[Extracted records]
________________________

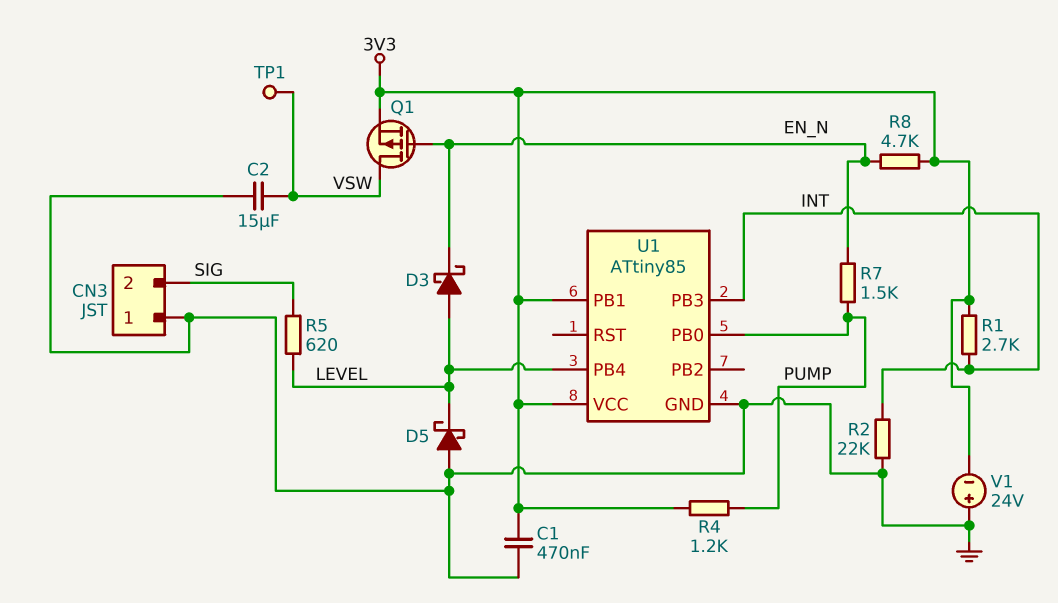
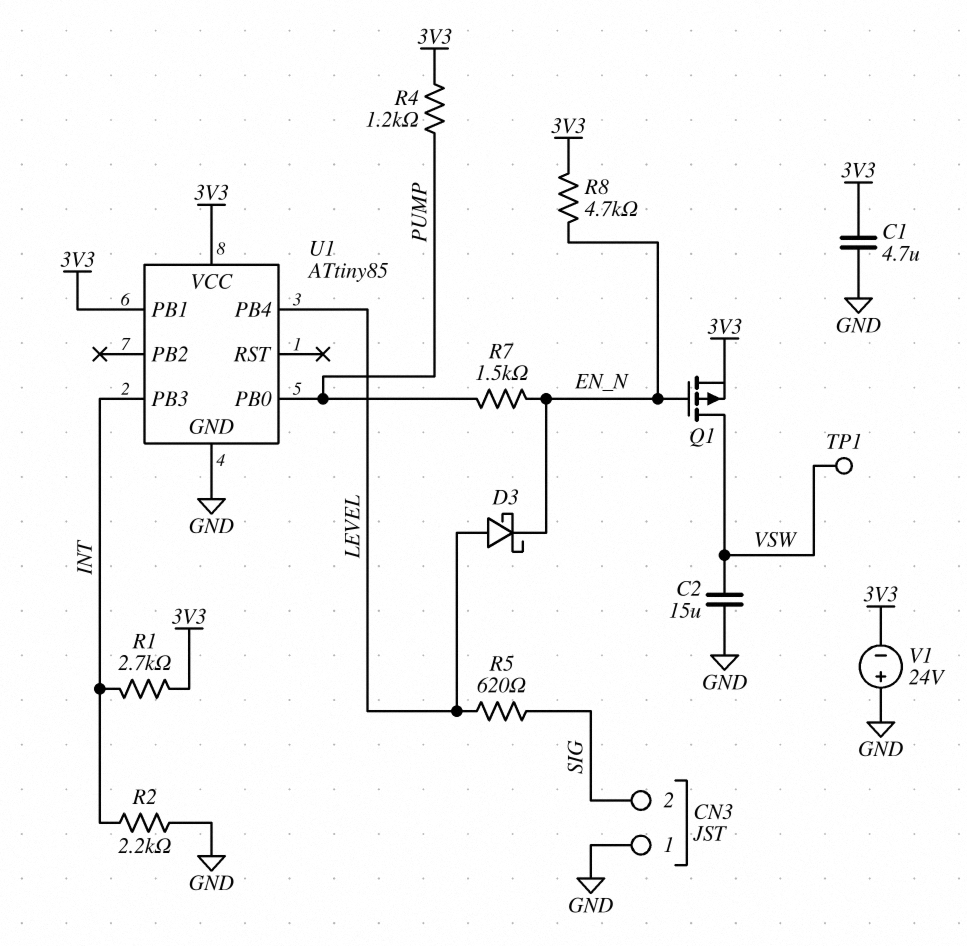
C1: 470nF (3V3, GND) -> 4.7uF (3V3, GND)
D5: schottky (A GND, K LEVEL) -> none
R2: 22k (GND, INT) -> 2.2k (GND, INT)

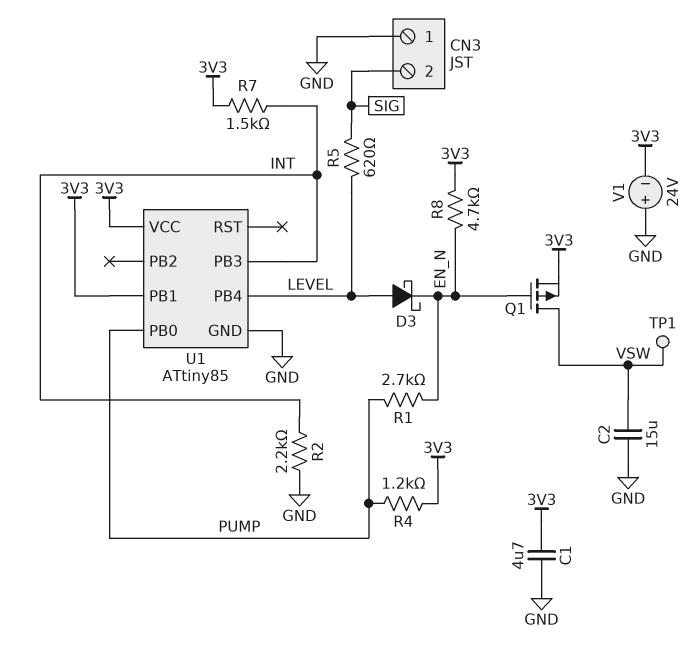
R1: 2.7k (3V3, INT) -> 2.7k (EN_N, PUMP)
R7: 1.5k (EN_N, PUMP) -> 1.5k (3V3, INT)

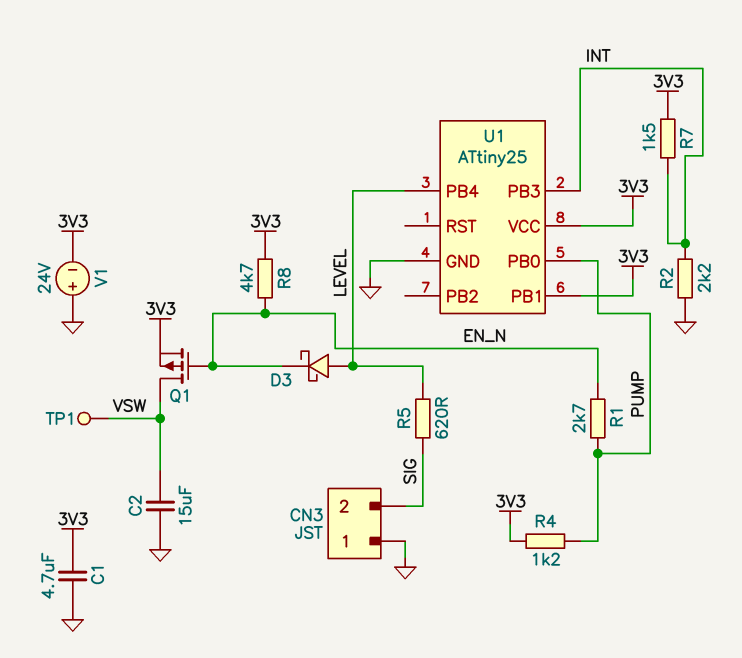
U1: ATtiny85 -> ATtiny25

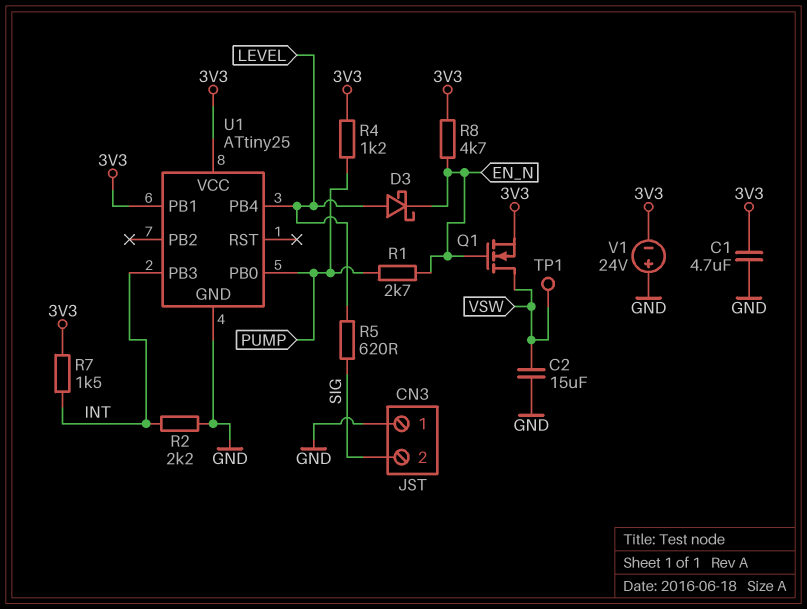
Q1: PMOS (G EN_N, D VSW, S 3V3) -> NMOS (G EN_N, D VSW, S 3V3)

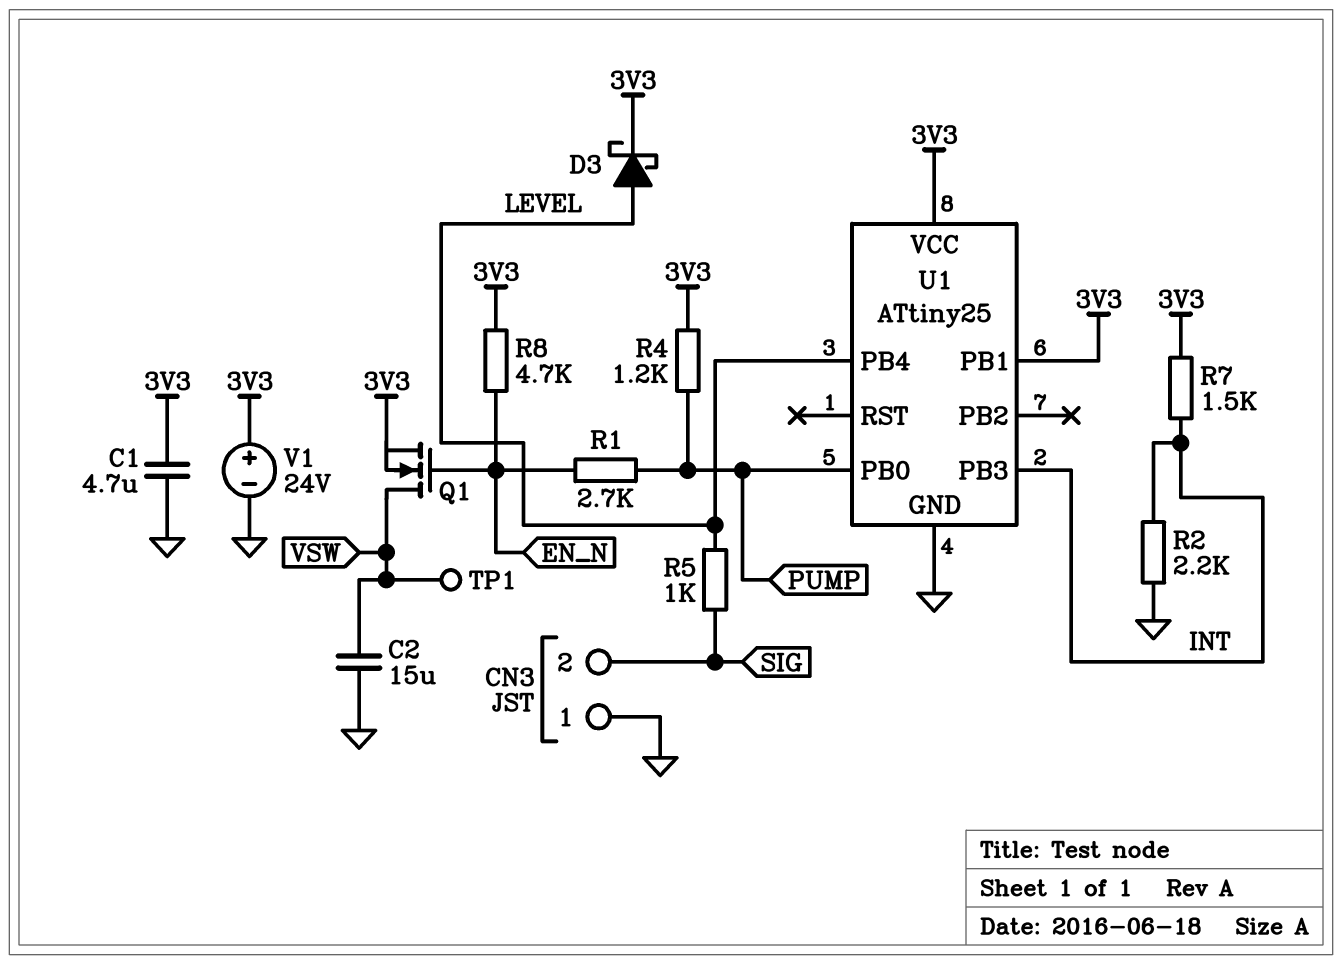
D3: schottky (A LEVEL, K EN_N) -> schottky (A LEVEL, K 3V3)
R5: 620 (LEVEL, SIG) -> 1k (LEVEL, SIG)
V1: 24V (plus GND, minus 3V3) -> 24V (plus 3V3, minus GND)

________________________

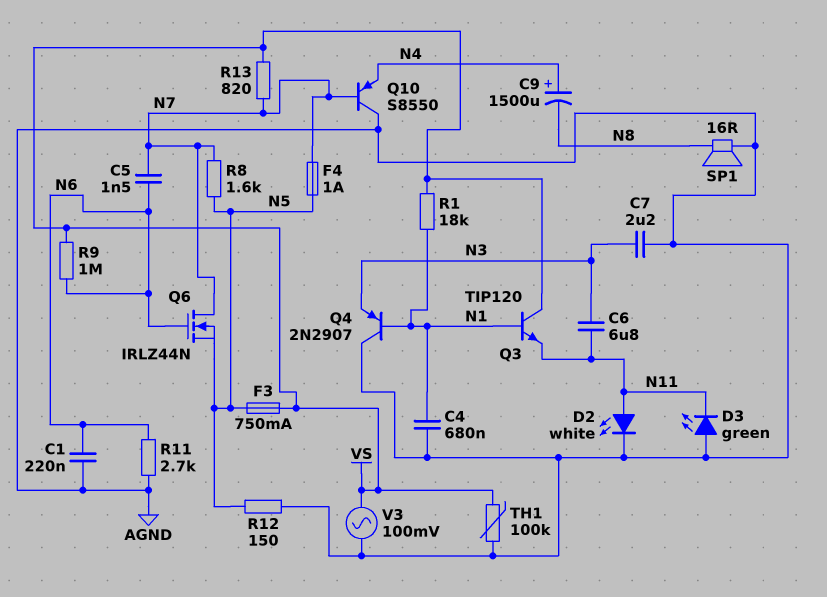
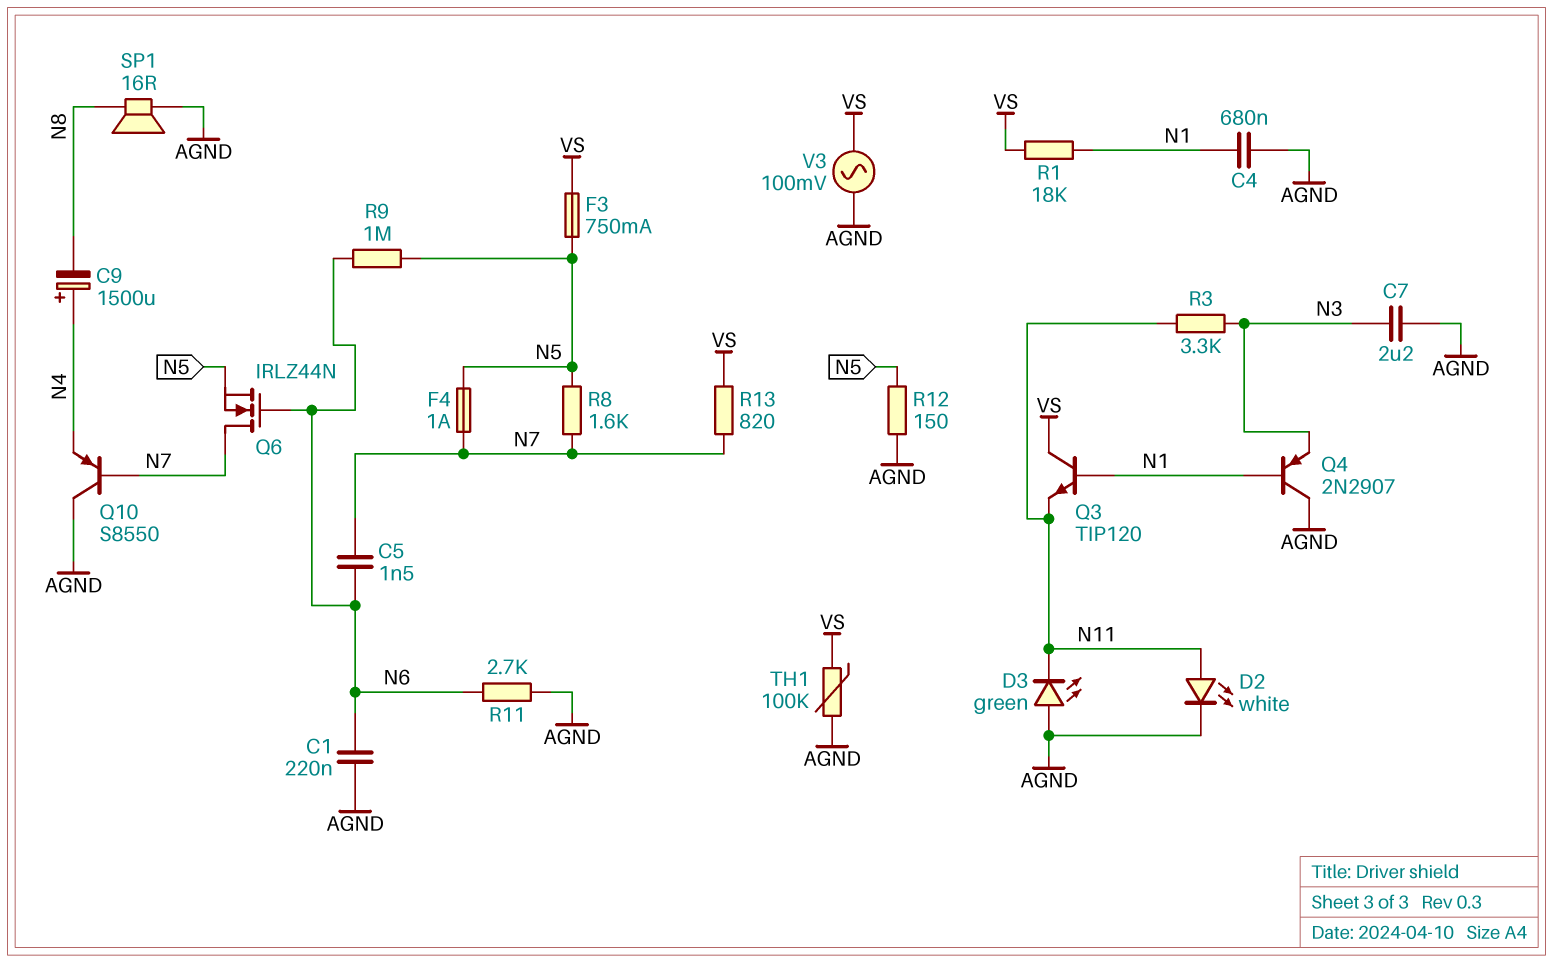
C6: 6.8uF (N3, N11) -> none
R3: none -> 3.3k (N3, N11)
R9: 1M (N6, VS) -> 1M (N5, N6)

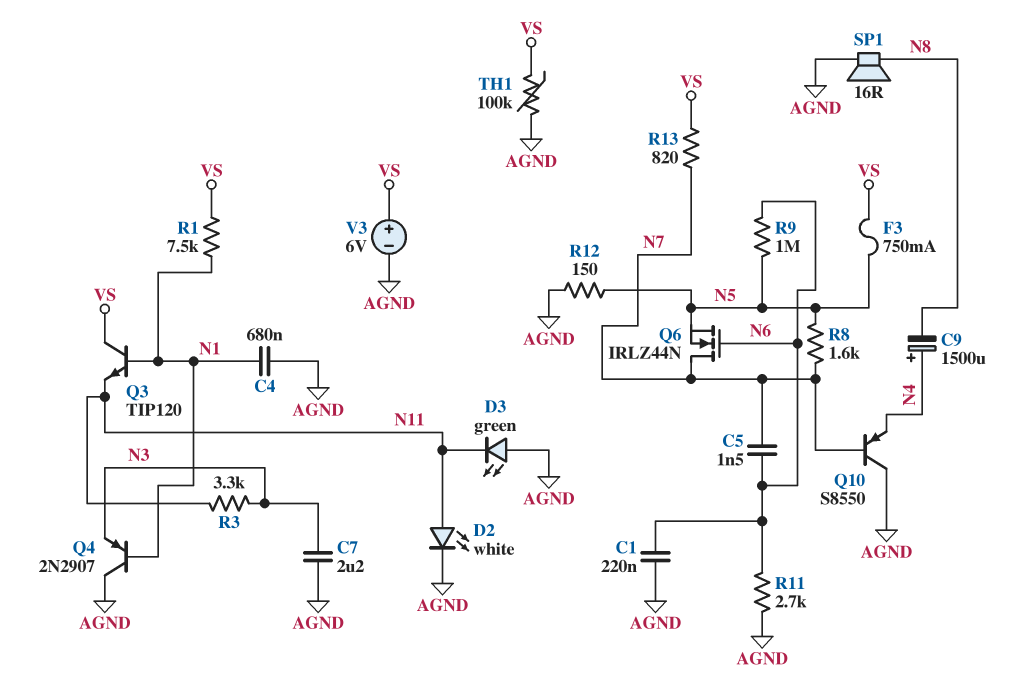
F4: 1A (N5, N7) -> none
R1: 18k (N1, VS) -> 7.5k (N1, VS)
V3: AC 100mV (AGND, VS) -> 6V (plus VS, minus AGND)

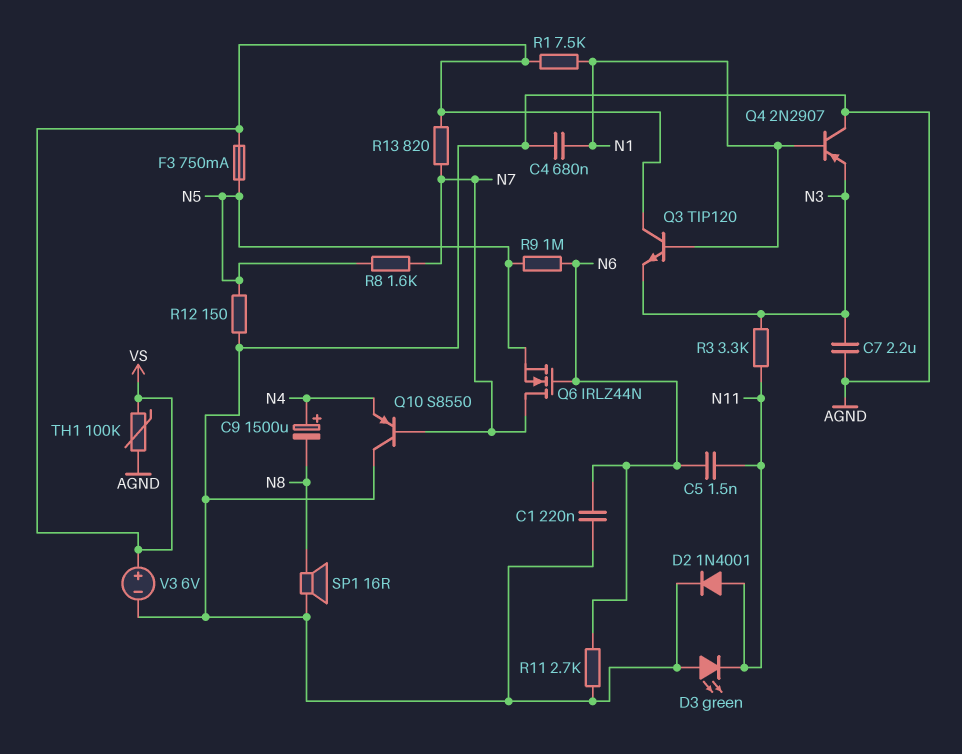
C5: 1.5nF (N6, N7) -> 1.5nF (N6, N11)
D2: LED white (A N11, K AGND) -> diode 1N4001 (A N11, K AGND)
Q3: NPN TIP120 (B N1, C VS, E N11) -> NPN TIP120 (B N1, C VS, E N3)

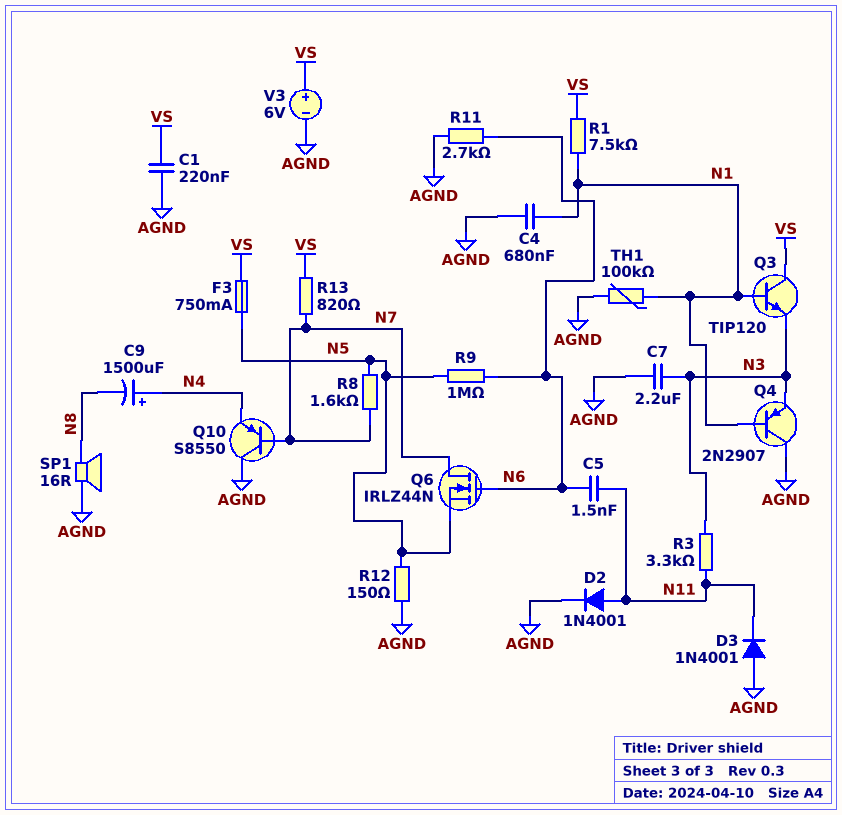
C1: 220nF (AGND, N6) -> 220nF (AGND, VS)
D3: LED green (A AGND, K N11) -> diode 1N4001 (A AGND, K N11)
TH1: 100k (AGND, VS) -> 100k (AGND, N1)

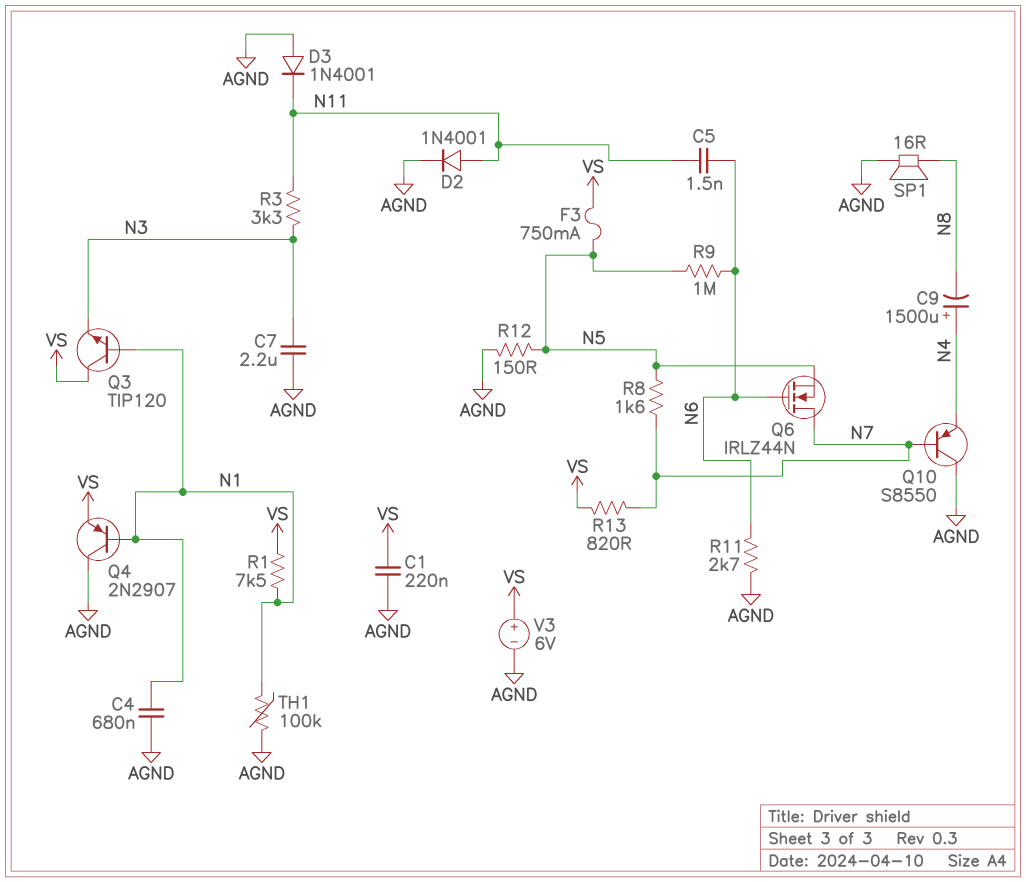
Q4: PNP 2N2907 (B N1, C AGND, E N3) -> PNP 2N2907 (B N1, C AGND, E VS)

________________________

● **What to produce**: What to print is the stretch of entries from the line with "R2: 22k (GND, INT) -> 2.2k (GND, INT)" up to and including the line with "D3: schottky (A". Please print it exactly and leave out the pictures.

● **Your response**:
R2: 22k (GND, INT) -> 2.2k (GND, INT)

R1: 2.7k (3V3, INT) -> 2.7k (EN_N, PUMP)
R7: 1.5k (EN_N, PUMP) -> 1.5k (3V3, INT)

U1: ATtiny85 -> ATtiny25

Q1: PMOS (G EN_N, D VSW, S 3V3) -> NMOS (G EN_N, D VSW, S 3V3)

D3: schottky (A LEVEL, K EN_N) -> schottky (A LEVEL, K 3V3)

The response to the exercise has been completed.